### SOURCE INFORMATION
◇ ◇ ◇
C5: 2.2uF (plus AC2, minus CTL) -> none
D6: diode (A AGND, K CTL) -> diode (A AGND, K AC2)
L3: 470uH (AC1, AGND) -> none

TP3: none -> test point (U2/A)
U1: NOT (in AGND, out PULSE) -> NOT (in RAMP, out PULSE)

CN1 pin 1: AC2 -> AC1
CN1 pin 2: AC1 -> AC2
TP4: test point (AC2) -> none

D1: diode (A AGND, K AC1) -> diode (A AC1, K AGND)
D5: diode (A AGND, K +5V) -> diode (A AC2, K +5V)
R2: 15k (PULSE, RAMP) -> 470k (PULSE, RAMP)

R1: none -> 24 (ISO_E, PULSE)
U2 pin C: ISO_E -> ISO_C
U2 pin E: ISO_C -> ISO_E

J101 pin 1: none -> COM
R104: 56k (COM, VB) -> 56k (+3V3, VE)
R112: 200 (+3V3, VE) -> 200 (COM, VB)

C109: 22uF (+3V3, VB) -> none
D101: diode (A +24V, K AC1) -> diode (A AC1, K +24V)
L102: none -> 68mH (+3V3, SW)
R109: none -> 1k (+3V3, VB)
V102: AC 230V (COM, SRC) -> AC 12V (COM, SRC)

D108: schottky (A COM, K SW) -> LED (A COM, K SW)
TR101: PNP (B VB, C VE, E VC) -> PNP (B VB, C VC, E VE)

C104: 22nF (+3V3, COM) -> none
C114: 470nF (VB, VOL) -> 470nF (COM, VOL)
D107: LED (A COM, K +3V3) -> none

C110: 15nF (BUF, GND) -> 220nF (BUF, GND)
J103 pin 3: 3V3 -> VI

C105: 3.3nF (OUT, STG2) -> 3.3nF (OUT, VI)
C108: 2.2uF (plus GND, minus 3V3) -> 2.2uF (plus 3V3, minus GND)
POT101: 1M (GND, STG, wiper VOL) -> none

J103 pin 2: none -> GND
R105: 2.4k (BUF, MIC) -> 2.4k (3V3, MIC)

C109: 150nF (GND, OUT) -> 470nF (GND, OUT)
◇ ◇ ◇
Tally every line in the listing that holds "diode" and answer with the total only.

4